▶ SUPPLIED MATERIAL
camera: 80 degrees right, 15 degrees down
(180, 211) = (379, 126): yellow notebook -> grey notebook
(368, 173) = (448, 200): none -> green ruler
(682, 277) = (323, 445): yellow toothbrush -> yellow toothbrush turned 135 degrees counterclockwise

---

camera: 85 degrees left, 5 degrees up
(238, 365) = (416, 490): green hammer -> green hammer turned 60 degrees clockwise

---

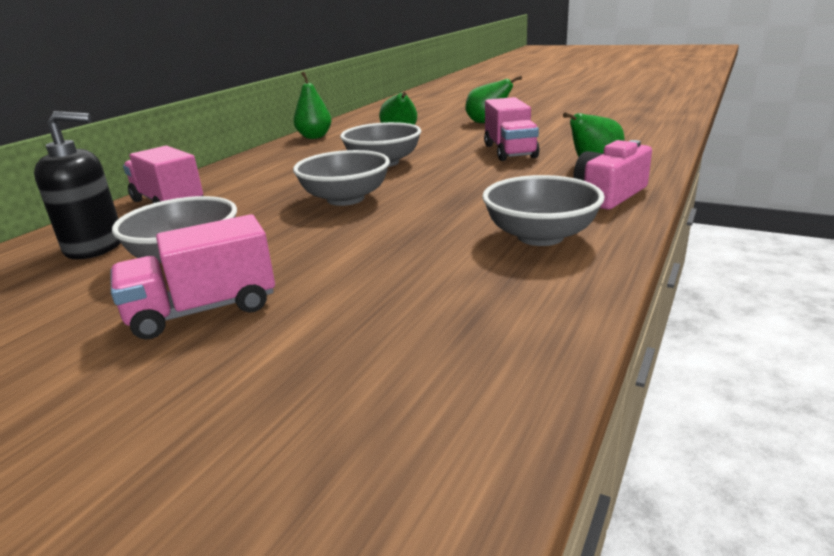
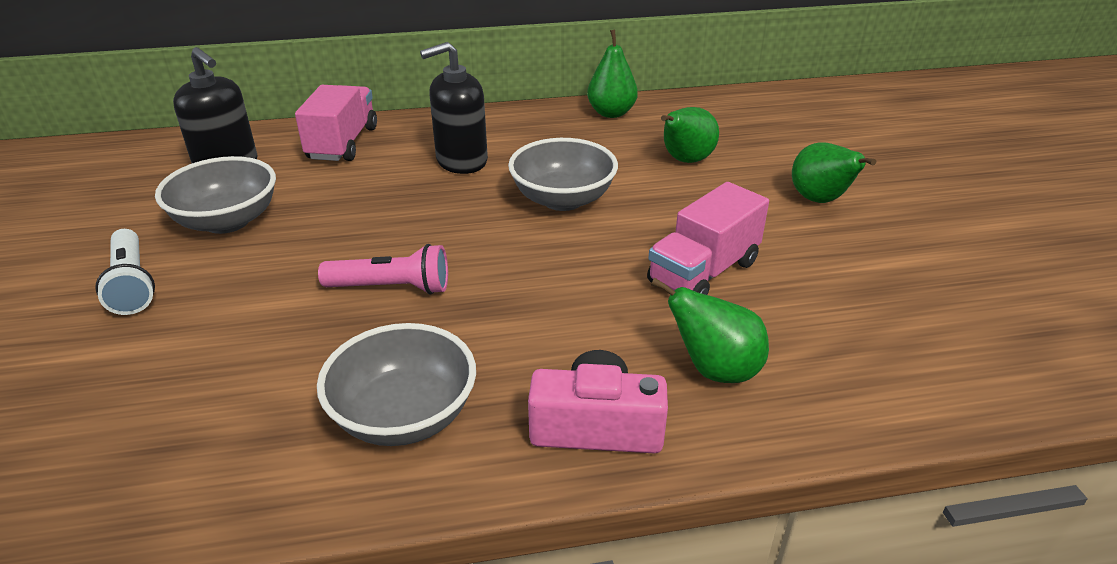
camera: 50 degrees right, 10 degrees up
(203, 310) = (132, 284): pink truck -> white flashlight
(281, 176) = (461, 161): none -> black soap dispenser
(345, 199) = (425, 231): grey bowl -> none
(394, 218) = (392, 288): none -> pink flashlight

▶ PROBLEM TO SOLVE
Your answer should be the exact lines above from the one with "camera: 80 degrees right, 15 degrees down" through the one with "(682, 277) = (323, 445): yellow", both included, and nothing besides.

▶ SOLUTION
camera: 80 degrees right, 15 degrees down
(180, 211) = (379, 126): yellow notebook -> grey notebook
(368, 173) = (448, 200): none -> green ruler
(682, 277) = (323, 445): yellow toothbrush -> yellow toothbrush turned 135 degrees counterclockwise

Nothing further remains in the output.